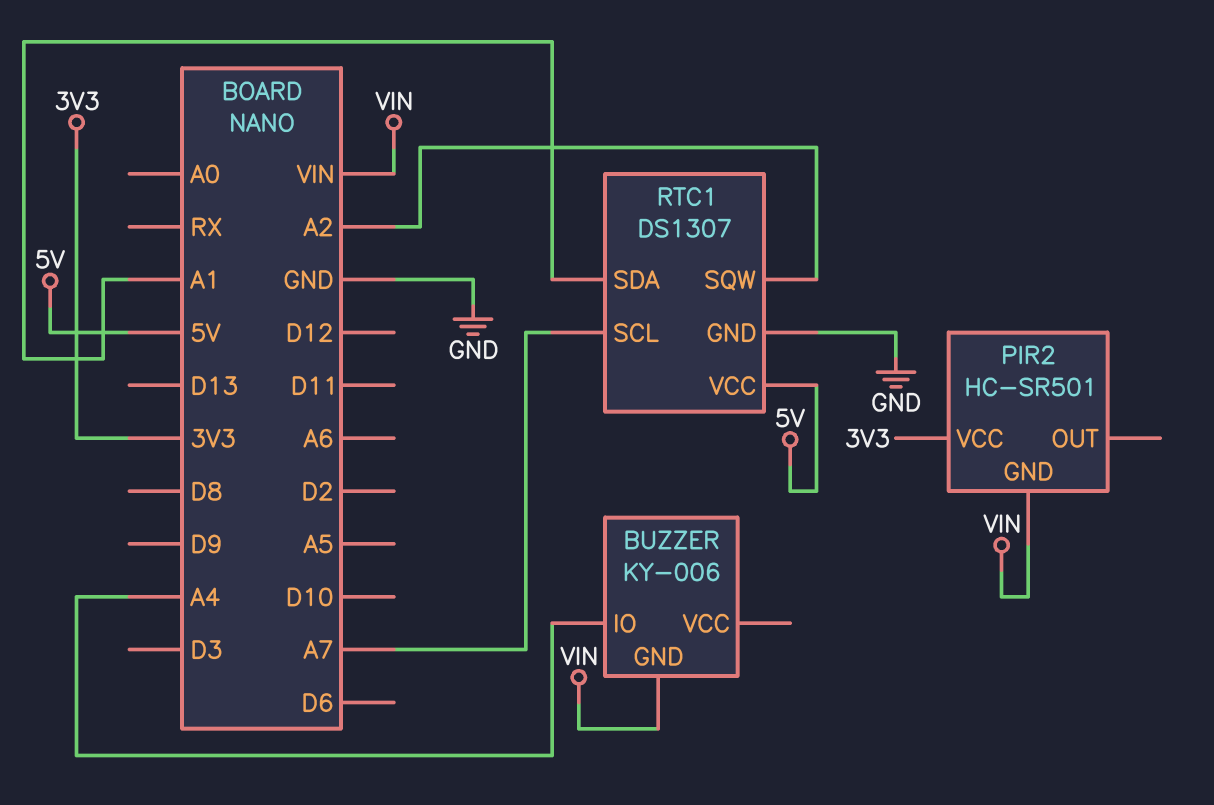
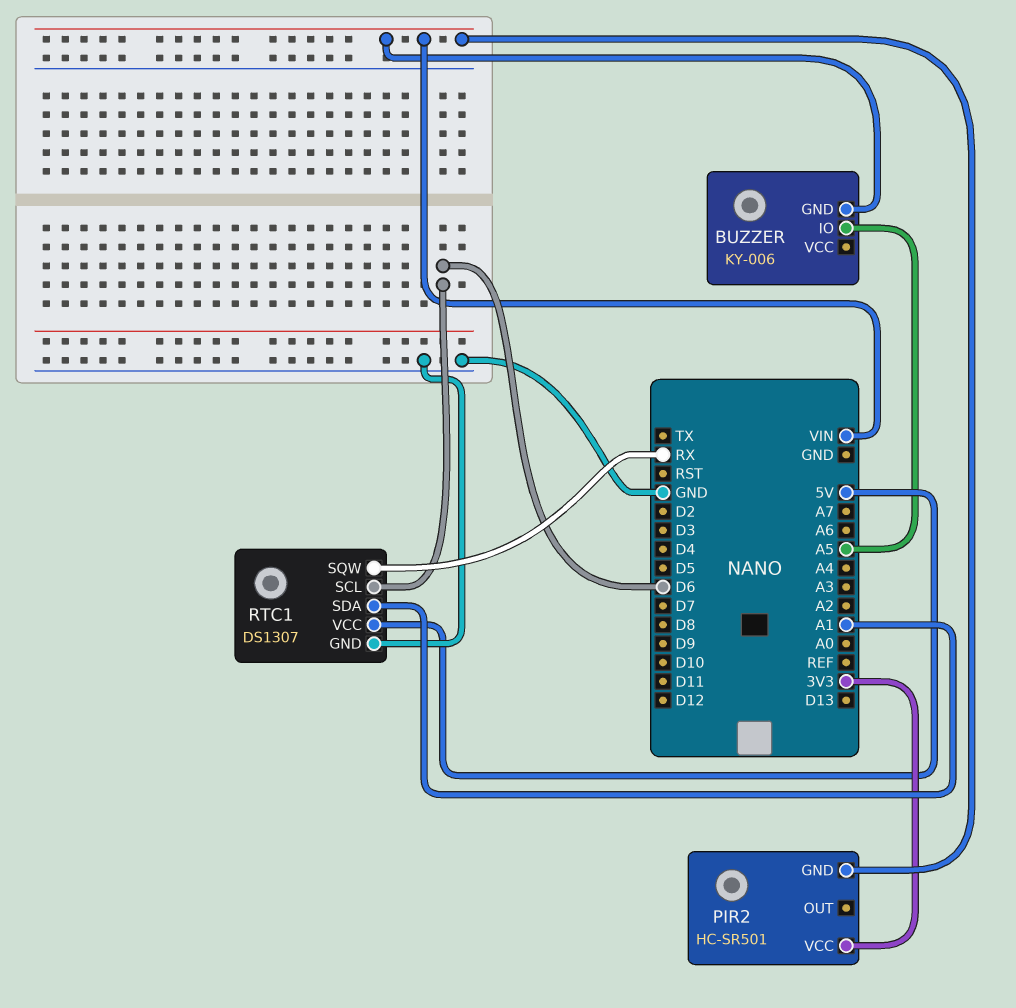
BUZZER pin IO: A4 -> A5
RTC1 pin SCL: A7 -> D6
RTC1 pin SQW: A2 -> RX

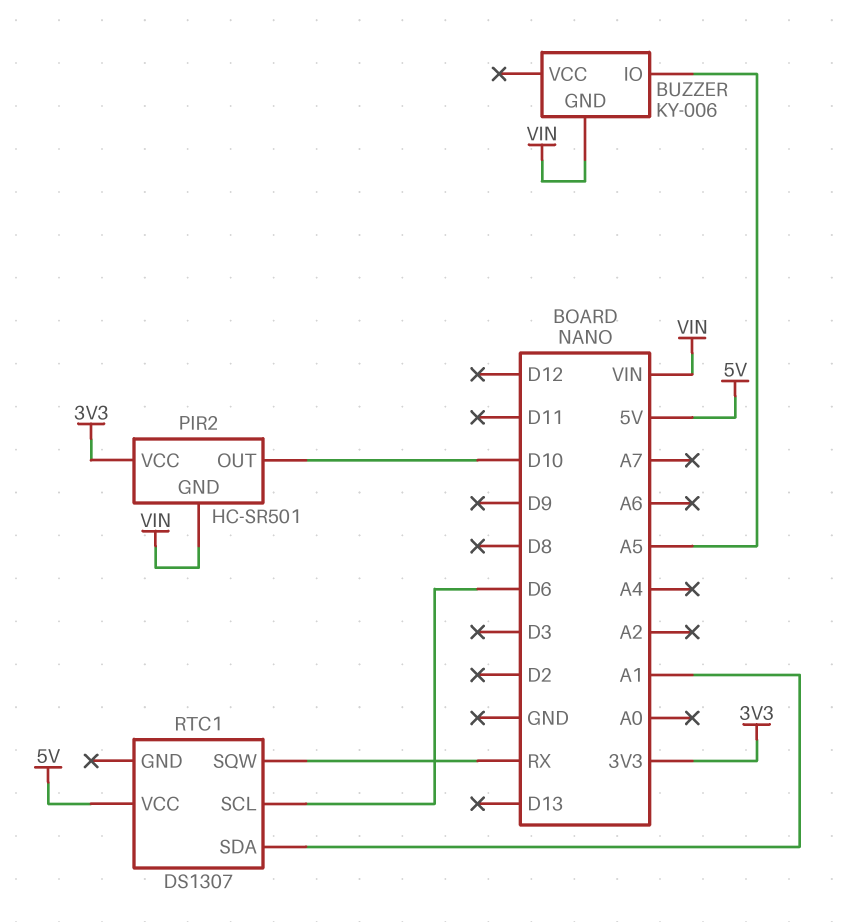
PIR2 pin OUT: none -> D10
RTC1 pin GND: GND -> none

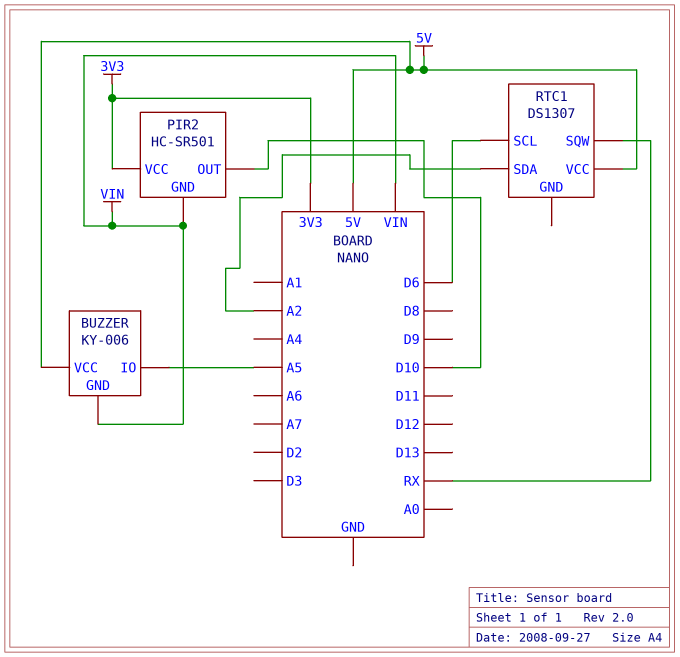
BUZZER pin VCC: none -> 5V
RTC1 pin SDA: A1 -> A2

Assignment
Return, from the material above, every line with the word "BUZZER".

Exercise result
BUZZER pin IO: A4 -> A5
BUZZER pin VCC: none -> 5V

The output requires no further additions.